### Record extracts
★ ★ ★

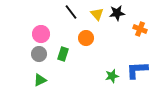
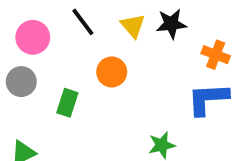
pink circle: (41, 34) -> (33, 37), moved
gray circle: (39, 54) -> (21, 82), moved
blue L-shape: (137, 70) -> (208, 99), moved

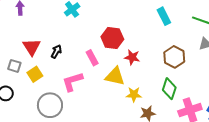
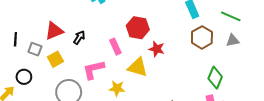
red triangle: (32, 47) -> (54, 31), turned 36
brown hexagon: (174, 57) -> (202, 37), moved
green diamond: (169, 89) -> (215, 78), moved
yellow star: (134, 94) -> (117, 88), moved

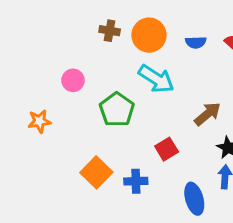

★ ★ ★

### Aim of the task
Each line from the material above that mentions the word "circle" needs to be copied.

### Reply
pink circle: (41, 34) -> (33, 37), moved
gray circle: (39, 54) -> (21, 82), moved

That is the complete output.